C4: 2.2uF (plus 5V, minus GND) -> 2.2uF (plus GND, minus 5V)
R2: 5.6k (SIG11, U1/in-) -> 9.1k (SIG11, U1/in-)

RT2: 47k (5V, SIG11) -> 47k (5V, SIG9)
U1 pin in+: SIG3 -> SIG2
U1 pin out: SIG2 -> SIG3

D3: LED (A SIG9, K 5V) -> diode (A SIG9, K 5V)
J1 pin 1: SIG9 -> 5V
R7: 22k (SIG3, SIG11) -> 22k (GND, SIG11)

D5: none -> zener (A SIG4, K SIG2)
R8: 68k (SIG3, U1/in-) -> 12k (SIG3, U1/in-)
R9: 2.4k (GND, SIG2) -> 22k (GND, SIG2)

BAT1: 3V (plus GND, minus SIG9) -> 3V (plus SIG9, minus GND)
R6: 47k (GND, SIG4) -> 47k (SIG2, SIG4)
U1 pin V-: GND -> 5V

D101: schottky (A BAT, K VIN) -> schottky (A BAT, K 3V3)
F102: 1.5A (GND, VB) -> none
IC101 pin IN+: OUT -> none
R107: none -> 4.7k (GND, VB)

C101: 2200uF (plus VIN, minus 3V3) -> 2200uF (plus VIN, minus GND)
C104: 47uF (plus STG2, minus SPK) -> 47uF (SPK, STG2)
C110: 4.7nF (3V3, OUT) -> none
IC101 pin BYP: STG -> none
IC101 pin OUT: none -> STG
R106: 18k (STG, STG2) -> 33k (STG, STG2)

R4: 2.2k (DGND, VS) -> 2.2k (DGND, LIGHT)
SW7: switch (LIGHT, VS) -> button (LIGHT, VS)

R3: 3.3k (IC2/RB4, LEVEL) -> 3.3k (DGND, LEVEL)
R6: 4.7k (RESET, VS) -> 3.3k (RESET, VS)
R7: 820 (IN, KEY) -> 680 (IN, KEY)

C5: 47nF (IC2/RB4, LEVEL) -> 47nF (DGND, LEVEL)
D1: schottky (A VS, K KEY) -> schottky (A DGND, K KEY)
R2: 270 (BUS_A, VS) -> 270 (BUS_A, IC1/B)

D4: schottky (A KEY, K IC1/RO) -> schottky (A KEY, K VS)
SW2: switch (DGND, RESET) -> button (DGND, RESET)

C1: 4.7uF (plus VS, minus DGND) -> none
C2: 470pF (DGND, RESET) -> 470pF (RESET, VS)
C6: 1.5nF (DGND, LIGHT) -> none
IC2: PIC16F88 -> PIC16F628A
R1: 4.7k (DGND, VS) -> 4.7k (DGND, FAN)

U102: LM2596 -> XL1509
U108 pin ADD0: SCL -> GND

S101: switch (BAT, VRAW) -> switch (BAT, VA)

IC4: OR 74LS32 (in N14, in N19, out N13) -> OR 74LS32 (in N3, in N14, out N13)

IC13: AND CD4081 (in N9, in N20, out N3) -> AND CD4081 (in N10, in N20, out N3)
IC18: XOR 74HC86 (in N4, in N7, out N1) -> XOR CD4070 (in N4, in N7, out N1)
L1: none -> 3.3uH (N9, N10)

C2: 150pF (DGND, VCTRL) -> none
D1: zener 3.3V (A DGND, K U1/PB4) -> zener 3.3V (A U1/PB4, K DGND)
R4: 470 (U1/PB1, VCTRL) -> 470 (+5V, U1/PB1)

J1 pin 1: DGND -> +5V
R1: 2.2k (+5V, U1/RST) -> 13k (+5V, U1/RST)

_TASK_:
Each and every record above needs writing out exactly.

_SOLUTION TO THIS EXERCISE_:
C4: 2.2uF (plus 5V, minus GND) -> 2.2uF (plus GND, minus 5V)
R2: 5.6k (SIG11, U1/in-) -> 9.1k (SIG11, U1/in-)

RT2: 47k (5V, SIG11) -> 47k (5V, SIG9)
U1 pin in+: SIG3 -> SIG2
U1 pin out: SIG2 -> SIG3

D3: LED (A SIG9, K 5V) -> diode (A SIG9, K 5V)
J1 pin 1: SIG9 -> 5V
R7: 22k (SIG3, SIG11) -> 22k (GND, SIG11)

D5: none -> zener (A SIG4, K SIG2)
R8: 68k (SIG3, U1/in-) -> 12k (SIG3, U1/in-)
R9: 2.4k (GND, SIG2) -> 22k (GND, SIG2)

BAT1: 3V (plus GND, minus SIG9) -> 3V (plus SIG9, minus GND)
R6: 47k (GND, SIG4) -> 47k (SIG2, SIG4)
U1 pin V-: GND -> 5V

D101: schottky (A BAT, K VIN) -> schottky (A BAT, K 3V3)
F102: 1.5A (GND, VB) -> none
IC101 pin IN+: OUT -> none
R107: none -> 4.7k (GND, VB)

C101: 2200uF (plus VIN, minus 3V3) -> 2200uF (plus VIN, minus GND)
C104: 47uF (plus STG2, minus SPK) -> 47uF (SPK, STG2)
C110: 4.7nF (3V3, OUT) -> none
IC101 pin BYP: STG -> none
IC101 pin OUT: none -> STG
R106: 18k (STG, STG2) -> 33k (STG, STG2)

R4: 2.2k (DGND, VS) -> 2.2k (DGND, LIGHT)
SW7: switch (LIGHT, VS) -> button (LIGHT, VS)

R3: 3.3k (IC2/RB4, LEVEL) -> 3.3k (DGND, LEVEL)
R6: 4.7k (RESET, VS) -> 3.3k (RESET, VS)
R7: 820 (IN, KEY) -> 680 (IN, KEY)

C5: 47nF (IC2/RB4, LEVEL) -> 47nF (DGND, LEVEL)
D1: schottky (A VS, K KEY) -> schottky (A DGND, K KEY)
R2: 270 (BUS_A, VS) -> 270 (BUS_A, IC1/B)

D4: schottky (A KEY, K IC1/RO) -> schottky (A KEY, K VS)
SW2: switch (DGND, RESET) -> button (DGND, RESET)

C1: 4.7uF (plus VS, minus DGND) -> none
C2: 470pF (DGND, RESET) -> 470pF (RESET, VS)
C6: 1.5nF (DGND, LIGHT) -> none
IC2: PIC16F88 -> PIC16F628A
R1: 4.7k (DGND, VS) -> 4.7k (DGND, FAN)

U102: LM2596 -> XL1509
U108 pin ADD0: SCL -> GND

S101: switch (BAT, VRAW) -> switch (BAT, VA)

IC4: OR 74LS32 (in N14, in N19, out N13) -> OR 74LS32 (in N3, in N14, out N13)

IC13: AND CD4081 (in N9, in N20, out N3) -> AND CD4081 (in N10, in N20, out N3)
IC18: XOR 74HC86 (in N4, in N7, out N1) -> XOR CD4070 (in N4, in N7, out N1)
L1: none -> 3.3uH (N9, N10)

C2: 150pF (DGND, VCTRL) -> none
D1: zener 3.3V (A DGND, K U1/PB4) -> zener 3.3V (A U1/PB4, K DGND)
R4: 470 (U1/PB1, VCTRL) -> 470 (+5V, U1/PB1)

J1 pin 1: DGND -> +5V
R1: 2.2k (+5V, U1/RST) -> 13k (+5V, U1/RST)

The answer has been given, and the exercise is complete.